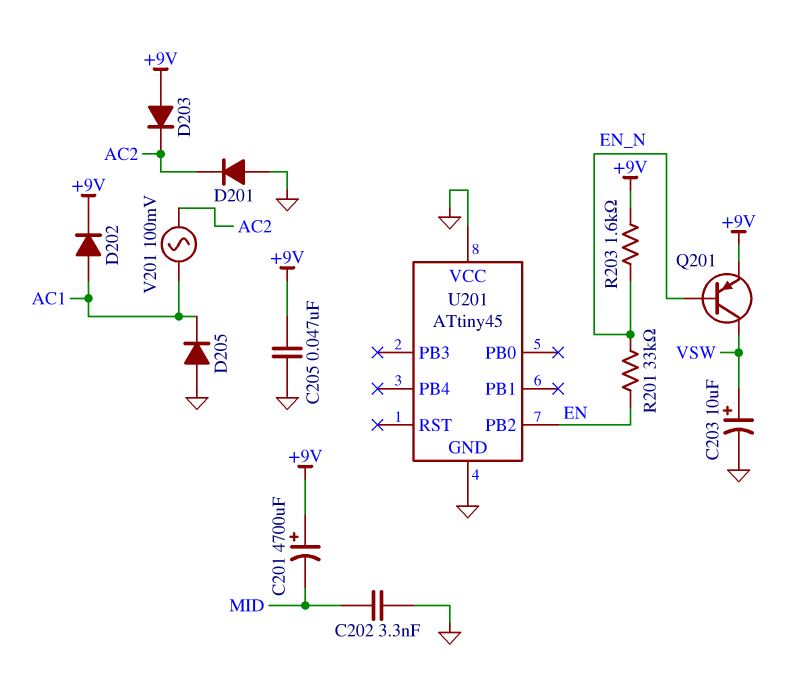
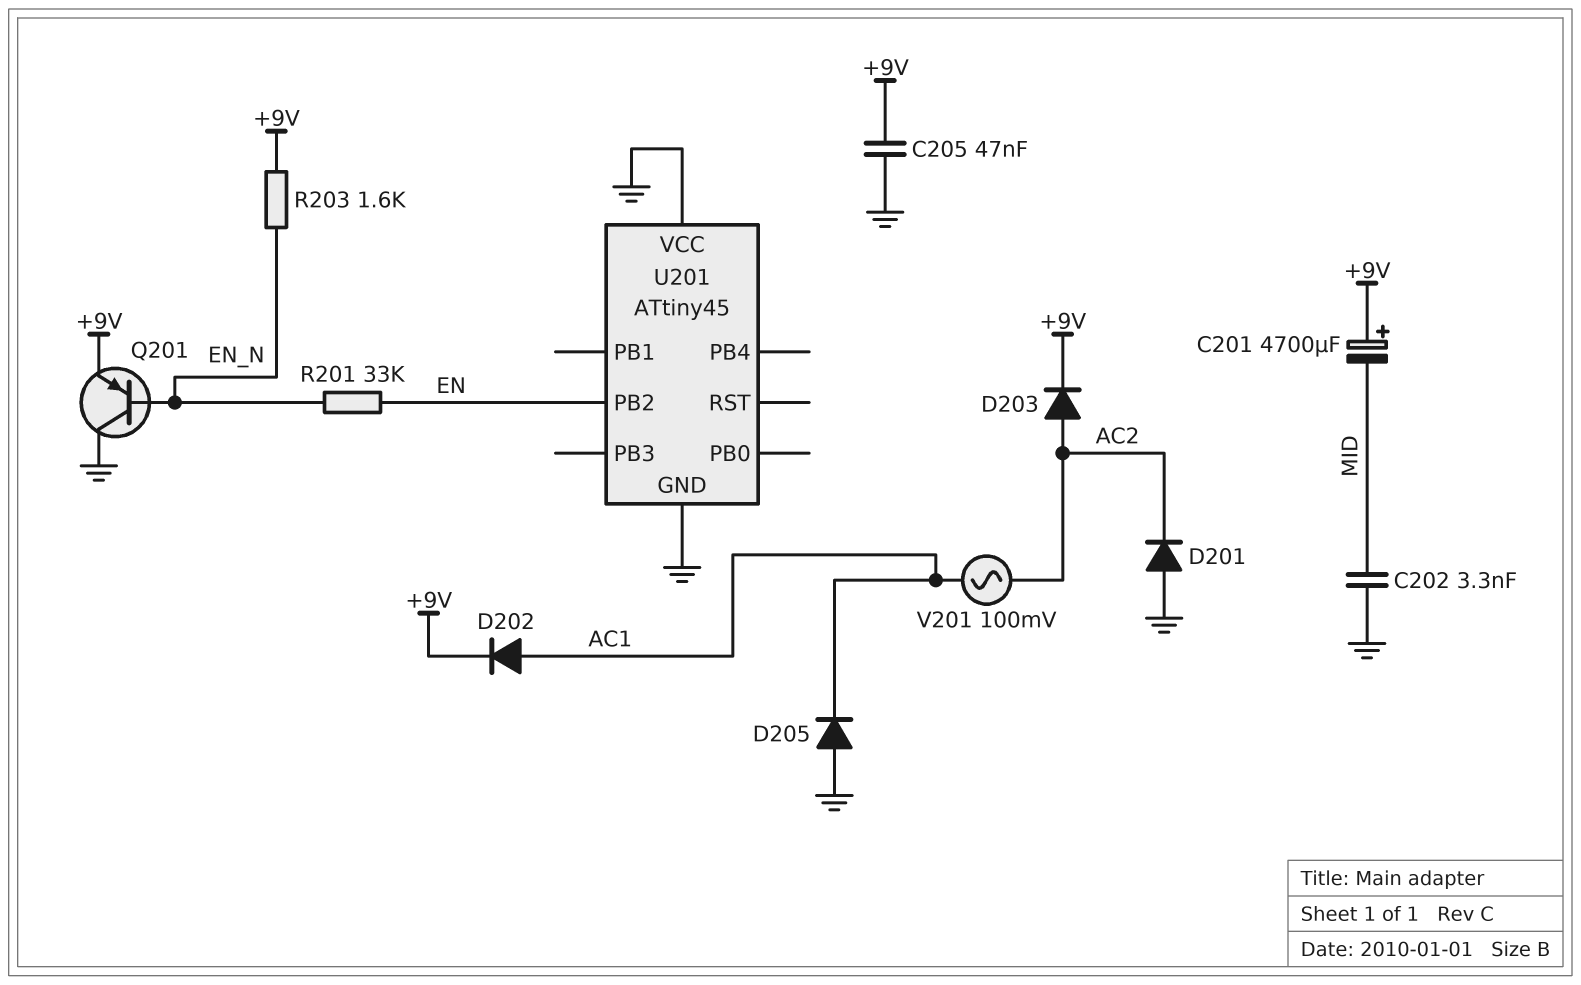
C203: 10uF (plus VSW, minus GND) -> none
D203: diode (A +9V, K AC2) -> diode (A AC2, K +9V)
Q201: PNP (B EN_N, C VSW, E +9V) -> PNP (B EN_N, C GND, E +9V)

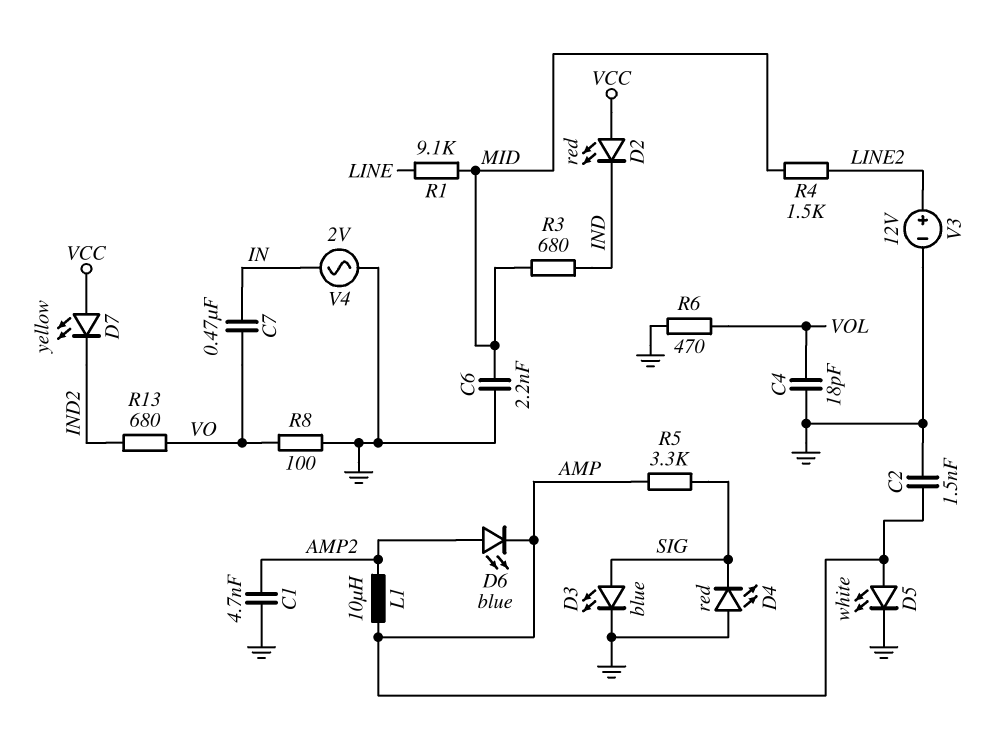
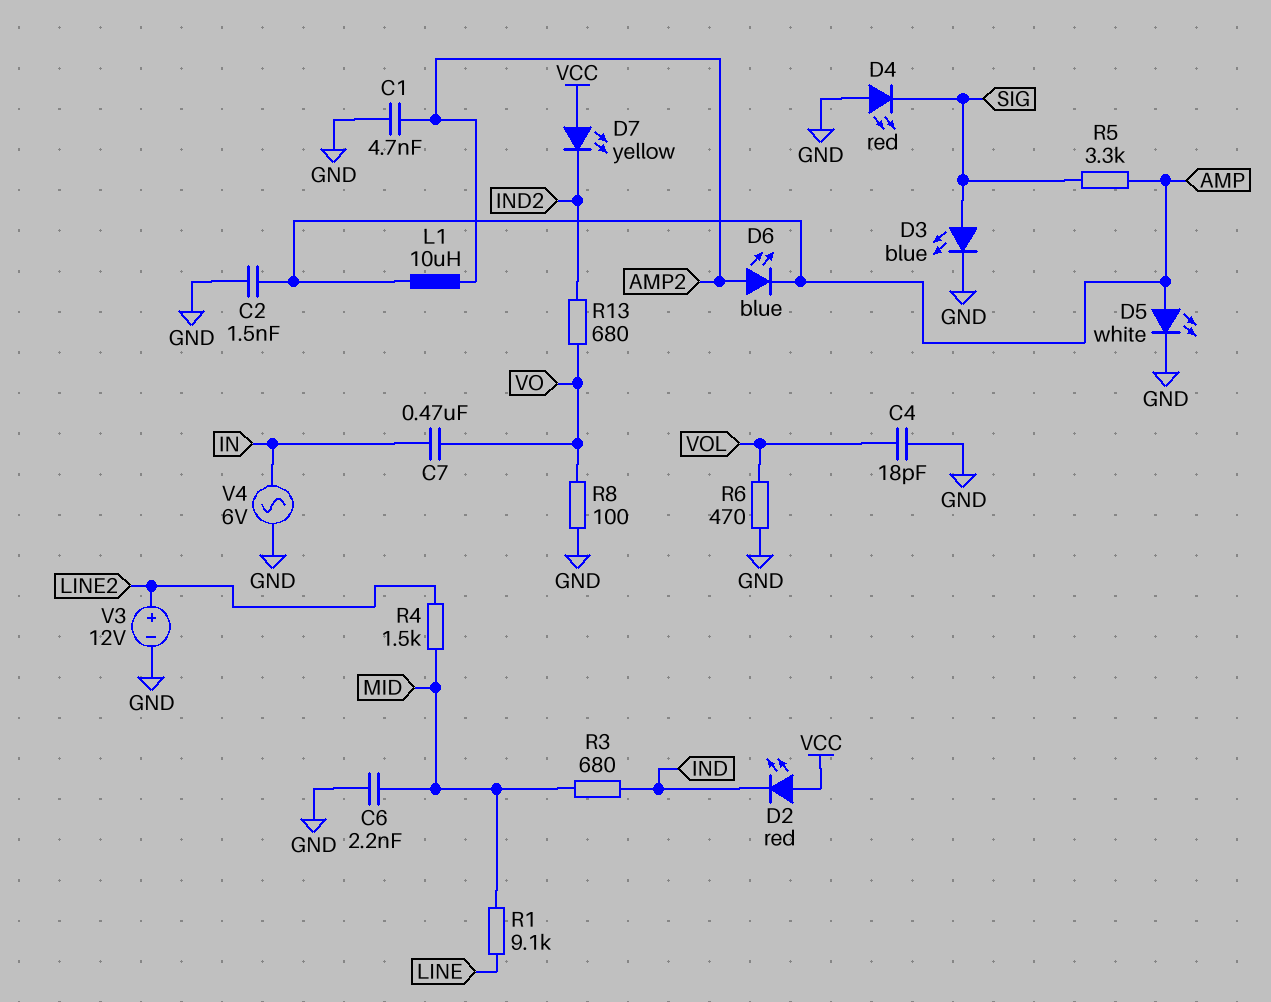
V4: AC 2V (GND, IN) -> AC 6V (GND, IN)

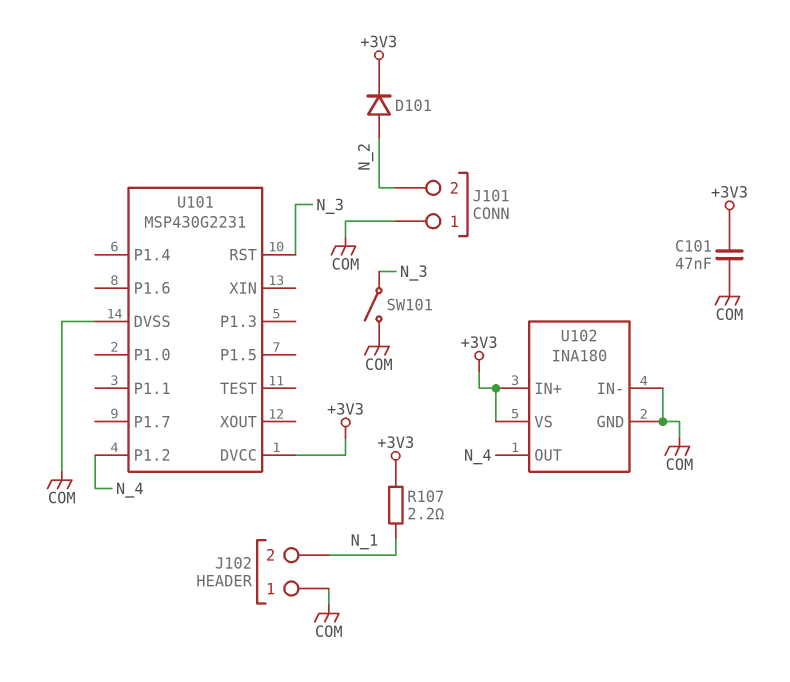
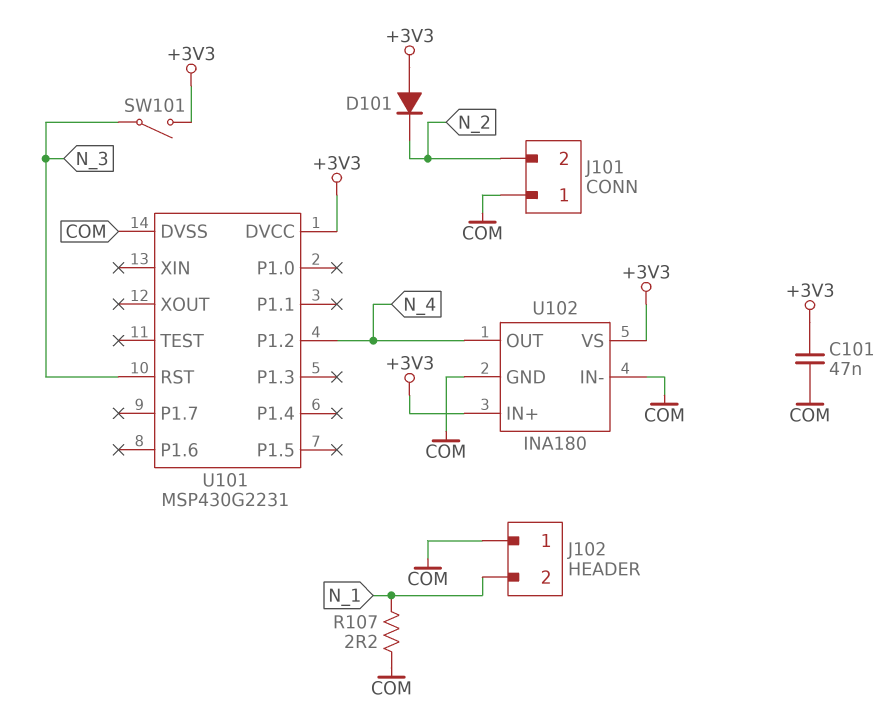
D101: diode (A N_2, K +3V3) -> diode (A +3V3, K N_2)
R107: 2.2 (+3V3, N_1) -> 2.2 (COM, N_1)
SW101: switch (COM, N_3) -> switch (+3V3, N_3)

________________________

▶ Activity: Return every line of the preceding records in which the word "diode" appears.

▶ Problem solution:
D203: diode (A +9V, K AC2) -> diode (A AC2, K +9V)
D101: diode (A N_2, K +3V3) -> diode (A +3V3, K N_2)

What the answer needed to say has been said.